Directions
Copy out every line in the rows below that contains the string "major".

Stored records:
• • • • •

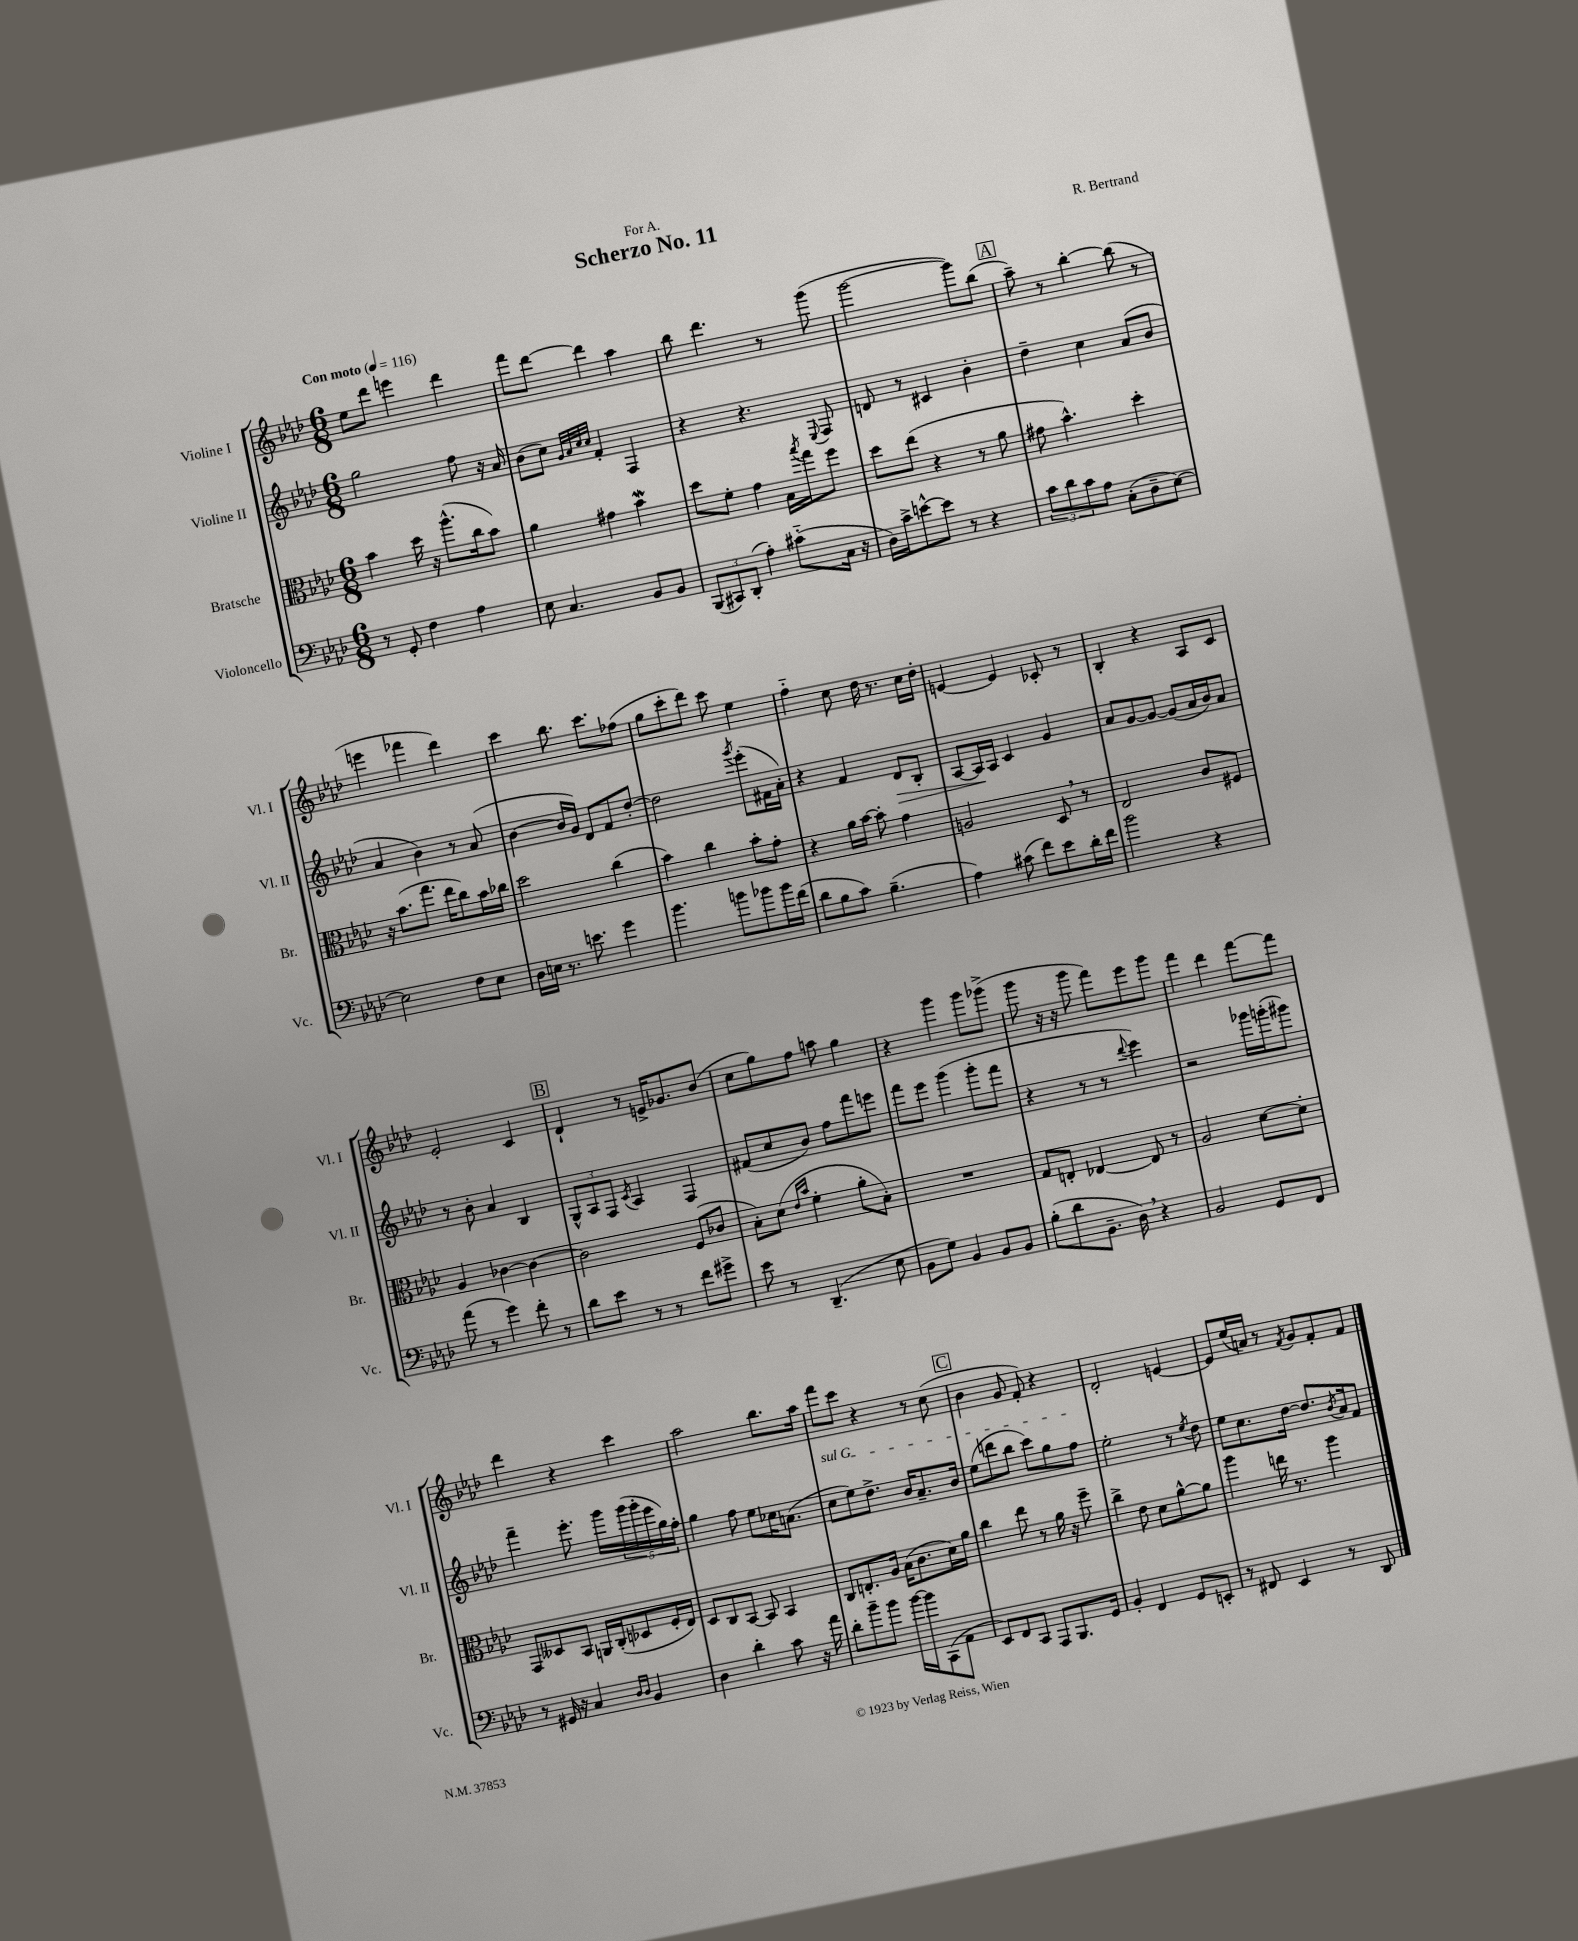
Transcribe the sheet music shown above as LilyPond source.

\header { title = "Scherzo No. 11" composer = "R. Bertrand" dedication = "For A." }
<<
\new StaffGroup <<
\new Staff = "s0" \with { instrumentName = "Violine I" shortInstrumentName = "Vl. I" } {
    \clef treble \key aes \major \numericTimeSignature \time 6/8 \tempo "Con moto" 4 = 116
    ees''8 des'''8 e'''4 des'''4 |
    f'''8 des'''8~ des'''4 aes''4 |
    bes''8 des'''4. r8 g'''8( |
    g'''2~ g'''8) bes''8( |
    \mark \markup { \box "A" } aes''8--) r8 bes''4~-. bes''8( r8 |
    e'''4 fes'''4 des'''4) |
    c'''4 bes''8. c'''8. fes''8( |
    g''8 c'''8-. des'''8) c'''8 ees''4 |
    f''4-_ c''8 des''16 r8. c''16 des''16-. |
    e'4~ e'4 ces'8-. r8 |
    bes4-. r4 aes8 c'8 |
    ees'2-. c'4 |
    \mark \markup { \box "B" } des'4-! r8 e'16-> ges'8. bes'8( |
    c''8 g''8) f''8 a''8 g''4 |
    r4 g'''4 g'''8 ges'''8->( |
    g'''8 r16 r16 g'''8 f'''8) ees'''8 g'''8 |
    f'''4 des'''4 f'''8~ f'''8 |
    des'''4 r4 c'''4 |
    aes''2 bes''8. aes''16 |
    f'''8 c'''8 r4 r8 c''8( |
    \mark \markup { \box "C" } bes'4 g'8 f'8-.) r4 |
    des'2-. e'4~ |
    e'8 ees''16( a'16) r8 \acciaccatura { f'8 } g'8 f'8-. f'8 \bar "|." |
}
\new Staff = "s1" \with { instrumentName = "Violine II" shortInstrumentName = "Vl. II" } {
    \clef treble \key aes \major \numericTimeSignature \time 6/8
    g''2 f''8 r16 aes'16 |
    bes'8( c''8) \grace { g'32 aes'32 c''32 c''32 } f'4-. f4 |
    r4 r4. \appoggiatura { ees8 } f8 |
    d'8 r8 cis'4 bes'4-. |
    \mark \markup { \box "A" } des''4-- c''4 aes'8( bes'8 |
    aes'4 bes'4) r8 aes'8( |
    bes'4~ bes'16 g'16) des'8 f'8 des''8~-. |
    des''2 \acciaccatura { g'''8 } ees'''8-.( fis'16 aes'16-.) |
    r4 f'4 des'8\> bes8-. |
    aes8~ aes16\! aes16 c'4 g'4 |
    aes'8 g'8~ g'8~ g'8( aes'16 bes'16) aes'8 |
    r8 bes'8-. aes'4 bes4 |
    \mark \markup { \box "B" } \tuplet 3/2 { g8-^ aes8 f8 } \acciaccatura { c'8 } aes4 f4 |
    fis'8( c''8 bes'8) f''8 f'''8 e'''8 |
    f'''8 ees'''8 g'''4( g'''8-. f'''8 |
    r4 r8 r8 \appoggiatura { des'''8 } ees'''4) |
    r2 ges'''16 g'''16-.( gis'''8) |
    f'''4-- ees'''8.-. g'''16 \tuplet 5/4 { g'''16( g'''16-. ees'''16 g''16) f''16-. } |
    g''4 f''8 ees''8 ces''16 a'8.( |
    \once \override TextSpanner.bound-details.left.text = \markup { \italic "sul G" } c''8\startTextSpan ees''8) des''8.-> bes'16 aes'8.-- bes'16 |
    \mark \markup { \box "C" } ees''8( d'''8 bes''8 c'''8) g''8 f''8\stopTextSpan |
    ees''2-. r8 \acciaccatura { ees''8 } des''8 |
    ees''8 c''8. des''16~ des''8. \acciaccatura { bes'8 } aes'16 f'8 \bar "|." |
}
\new Staff = "s2" \with { instrumentName = "Bratsche" shortInstrumentName = "Br." } {
    \clef alto \key aes \major \numericTimeSignature \time 6/8
    bes'4 des''16 r16 aes''8.-^( c''16 bes'8) |
    aes'4 gis'4 bes'4\mordent |
    des''8 f'8-. g'4 bes16 \acciaccatura { bes''8 } g''16 f''8 |
    des''8 ees''8( r4 r8 aes'8 |
    \mark \markup { \box "A" } gis'8 bes'4.-^) des''4-. |
    r16 bes'8.( g''8. ees''16 c''8) bes'16 ces''16 |
    des''2 c''4( |
    bes'4) c''4 bes'8-. g'8-. |
    r4 aes'16 bes'16~ bes'8-. g'4 |
    a2 des8 \breathe r8 |
    ees2 c'8 fis8 |
    aes4 ces'4~ ces'4~ |
    \mark \markup { \box "B" } ces'2 f8( ces'8 |
    bes8-.) des'8( \grace { ees'16 bes'16 } f'4-. aes'8-. bes8-.) |
    R2. |
    g8 e8-. ees4~ ees8 r8 |
    aes2 des'8~ des'8-. |
    g,8 deses8 bes,8 a,16 c16-.( des8 f16-. ees16) |
    des8 c8 bes,8~ bes,8 bes,4 |
    c8 e8.-. aes16 bes16( c'8. des'16) aes'16 |
    \mark \markup { \box "C" } c''4 ees''8 r8 aes'16 r16 f''8-- |
    c''4-> ees'8 des'8 aes'8~-^ aes'8 |
    aes''4 e''16 r8. aes''4 \bar "|." |
}
\new Staff = "s3" \with { instrumentName = "Violoncello" shortInstrumentName = "Vc." } {
    \clef bass \key aes \major \numericTimeSignature \time 6/8
    r8 g,8-. f4 aes4 |
    ees8 c4. bes,8 bes,8 |
    \tuplet 3/2 { bes,,8( cis,8) des,8-.( } aes4-.) cis'8-_( c16 r16 |
    des16) c'16-> e'8~-^ e'8 r8 r4 |
    \mark \markup { \box "A" } \tuplet 3/2 { c'8 des'8 c'8 } aes8 c8-.( des8-- ees8~) |
    ees2 f8 ees8 |
    des16 e16 r8. e'8. g'4 |
    bes'4. b'8 bes'8 bes'16 f'16( |
    des'8 bes8 c'8) bes4.--( |
    aes4) cis'8( f'8) ees'8 des'16-. f'16 |
    bes'2 r4 |
    aes'8( r8 g'4) f'8-. r8 |
    \mark \markup { \box "B" } des'8 ees'8 r8 r8 f'8 gis'8-> |
    ees'8 r8 des,4.--( ees8 |
    bes,8 g8) bes,4 bes,8 bes,8 |
    bes8-.( des'8 bes,8.-- des16) \breathe r4 |
    bes,2 g,8 f,8 |
    r8 gis,16 r16 c4 \grace { des16 des16 } bes,4 |
    des4 des'4-. c'8 r16 aes'16 |
    des'8-. bes'8-- bes'8 bes'16~ bes'16 c,8( aes,8 |
    \mark \markup { \box "C" } ees,8) f,8 c,8 aes,,8 bes,,8. g,16 |
    bes,4-. f,4 g,8 e,8-. |
    r8 fis,8 ees,4 r8 des,8 \bar "|." |
}
>>
>>
\layout { \context { \Score \remove "Bar_number_engraver" } }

• • • • •

Output for this exercise
    \clef treble \key aes \major \numericTimeSignature \time 6/8 \tempo "Con moto" 4 = 116
    \clef treble \key aes \major \numericTimeSignature \time 6/8
    \clef alto \key aes \major \numericTimeSignature \time 6/8
    \clef bass \key aes \major \numericTimeSignature \time 6/8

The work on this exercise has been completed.